◆ What to work on
Only lines containing the word "bell" are needed; pull them out of the material.

-- Data supplied follows --

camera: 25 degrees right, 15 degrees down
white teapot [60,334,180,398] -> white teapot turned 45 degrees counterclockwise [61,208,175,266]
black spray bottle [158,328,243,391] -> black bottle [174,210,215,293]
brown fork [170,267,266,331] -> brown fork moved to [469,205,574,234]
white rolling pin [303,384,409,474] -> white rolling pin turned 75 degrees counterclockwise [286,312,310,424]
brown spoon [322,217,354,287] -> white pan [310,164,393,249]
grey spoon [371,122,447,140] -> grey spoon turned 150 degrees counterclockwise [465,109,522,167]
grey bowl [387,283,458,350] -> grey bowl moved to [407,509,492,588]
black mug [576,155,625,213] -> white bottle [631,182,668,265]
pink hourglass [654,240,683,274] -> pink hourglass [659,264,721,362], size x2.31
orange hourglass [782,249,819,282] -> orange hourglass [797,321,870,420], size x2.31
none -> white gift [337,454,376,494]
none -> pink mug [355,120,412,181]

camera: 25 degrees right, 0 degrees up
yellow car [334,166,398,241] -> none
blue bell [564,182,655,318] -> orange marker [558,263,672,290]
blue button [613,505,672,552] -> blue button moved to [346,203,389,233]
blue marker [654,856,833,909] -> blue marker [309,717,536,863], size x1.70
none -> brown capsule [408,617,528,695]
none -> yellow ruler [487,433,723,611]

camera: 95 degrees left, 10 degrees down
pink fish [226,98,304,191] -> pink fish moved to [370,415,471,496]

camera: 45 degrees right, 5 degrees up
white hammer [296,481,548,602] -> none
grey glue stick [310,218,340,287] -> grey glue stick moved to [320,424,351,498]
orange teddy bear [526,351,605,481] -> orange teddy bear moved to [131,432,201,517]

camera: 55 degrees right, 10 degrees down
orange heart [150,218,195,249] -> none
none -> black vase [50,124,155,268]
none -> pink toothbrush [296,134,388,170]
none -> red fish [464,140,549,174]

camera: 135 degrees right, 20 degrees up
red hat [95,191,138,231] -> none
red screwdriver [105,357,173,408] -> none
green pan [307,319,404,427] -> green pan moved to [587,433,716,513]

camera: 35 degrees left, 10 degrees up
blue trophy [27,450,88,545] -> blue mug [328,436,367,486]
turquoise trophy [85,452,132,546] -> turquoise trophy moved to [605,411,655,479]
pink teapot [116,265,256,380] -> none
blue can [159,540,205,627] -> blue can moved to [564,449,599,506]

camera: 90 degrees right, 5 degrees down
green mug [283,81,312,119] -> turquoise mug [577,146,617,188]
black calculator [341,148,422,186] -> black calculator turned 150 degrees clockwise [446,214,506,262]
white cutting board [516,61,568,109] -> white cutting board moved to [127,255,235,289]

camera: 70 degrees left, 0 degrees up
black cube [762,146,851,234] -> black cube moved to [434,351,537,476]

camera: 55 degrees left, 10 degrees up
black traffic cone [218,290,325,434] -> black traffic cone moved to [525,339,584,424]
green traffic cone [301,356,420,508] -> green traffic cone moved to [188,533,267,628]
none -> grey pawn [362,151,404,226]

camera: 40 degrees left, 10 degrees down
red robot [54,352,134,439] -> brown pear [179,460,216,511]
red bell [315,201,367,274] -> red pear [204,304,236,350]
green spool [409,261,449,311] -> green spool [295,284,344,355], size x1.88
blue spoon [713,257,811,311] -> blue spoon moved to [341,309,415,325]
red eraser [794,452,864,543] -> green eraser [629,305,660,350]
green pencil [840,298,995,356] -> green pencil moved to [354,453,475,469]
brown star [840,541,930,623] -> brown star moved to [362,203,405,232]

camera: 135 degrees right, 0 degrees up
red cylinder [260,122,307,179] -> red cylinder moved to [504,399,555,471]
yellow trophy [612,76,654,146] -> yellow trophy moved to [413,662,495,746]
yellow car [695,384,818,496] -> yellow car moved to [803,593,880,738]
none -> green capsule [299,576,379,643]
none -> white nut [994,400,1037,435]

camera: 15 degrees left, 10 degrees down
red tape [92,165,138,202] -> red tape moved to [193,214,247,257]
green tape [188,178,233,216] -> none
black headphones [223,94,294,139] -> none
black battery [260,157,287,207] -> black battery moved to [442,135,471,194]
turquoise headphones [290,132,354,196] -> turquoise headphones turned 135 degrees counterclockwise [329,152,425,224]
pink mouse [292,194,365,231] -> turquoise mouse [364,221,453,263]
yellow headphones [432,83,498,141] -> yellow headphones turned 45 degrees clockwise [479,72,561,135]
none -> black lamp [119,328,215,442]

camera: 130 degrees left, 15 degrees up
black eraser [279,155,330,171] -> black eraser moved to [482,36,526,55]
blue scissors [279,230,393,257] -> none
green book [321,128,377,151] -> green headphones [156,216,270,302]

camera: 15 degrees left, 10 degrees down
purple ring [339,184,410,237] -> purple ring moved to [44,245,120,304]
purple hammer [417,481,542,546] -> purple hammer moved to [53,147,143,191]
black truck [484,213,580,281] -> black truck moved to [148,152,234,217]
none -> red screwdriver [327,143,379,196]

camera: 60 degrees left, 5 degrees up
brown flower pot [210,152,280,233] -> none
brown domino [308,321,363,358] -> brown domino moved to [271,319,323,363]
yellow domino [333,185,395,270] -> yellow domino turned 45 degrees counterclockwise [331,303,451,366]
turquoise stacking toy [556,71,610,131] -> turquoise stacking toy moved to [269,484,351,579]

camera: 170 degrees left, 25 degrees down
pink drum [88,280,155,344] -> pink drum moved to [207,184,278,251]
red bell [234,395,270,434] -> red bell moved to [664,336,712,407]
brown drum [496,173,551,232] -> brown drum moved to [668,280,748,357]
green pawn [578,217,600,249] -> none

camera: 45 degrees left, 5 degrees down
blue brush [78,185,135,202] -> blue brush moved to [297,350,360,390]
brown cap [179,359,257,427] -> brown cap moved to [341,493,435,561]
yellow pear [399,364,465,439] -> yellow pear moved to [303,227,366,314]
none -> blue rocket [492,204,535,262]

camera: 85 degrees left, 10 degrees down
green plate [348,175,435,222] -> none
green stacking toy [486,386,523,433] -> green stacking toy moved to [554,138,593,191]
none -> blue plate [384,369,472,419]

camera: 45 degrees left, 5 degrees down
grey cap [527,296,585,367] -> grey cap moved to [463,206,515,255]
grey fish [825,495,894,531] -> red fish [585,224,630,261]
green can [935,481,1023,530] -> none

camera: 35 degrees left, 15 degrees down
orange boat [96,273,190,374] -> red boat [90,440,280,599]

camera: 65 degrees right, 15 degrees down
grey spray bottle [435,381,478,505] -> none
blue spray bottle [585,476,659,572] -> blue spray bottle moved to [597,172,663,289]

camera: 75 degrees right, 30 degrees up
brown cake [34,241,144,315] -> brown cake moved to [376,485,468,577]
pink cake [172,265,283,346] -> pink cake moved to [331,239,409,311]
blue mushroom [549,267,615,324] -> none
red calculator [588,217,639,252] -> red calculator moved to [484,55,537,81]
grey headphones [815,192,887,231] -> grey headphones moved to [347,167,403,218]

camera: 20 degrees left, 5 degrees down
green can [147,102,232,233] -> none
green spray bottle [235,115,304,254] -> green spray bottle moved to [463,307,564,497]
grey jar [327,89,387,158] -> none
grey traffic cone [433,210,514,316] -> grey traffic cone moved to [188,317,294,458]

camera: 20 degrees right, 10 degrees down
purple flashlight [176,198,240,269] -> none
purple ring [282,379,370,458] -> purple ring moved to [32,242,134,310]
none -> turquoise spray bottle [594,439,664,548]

-- Data supplied concluded --

◆ Response to the exercise
blue bell [564,182,655,318] -> orange marker [558,263,672,290]
red bell [315,201,367,274] -> red pear [204,304,236,350]
red bell [234,395,270,434] -> red bell moved to [664,336,712,407]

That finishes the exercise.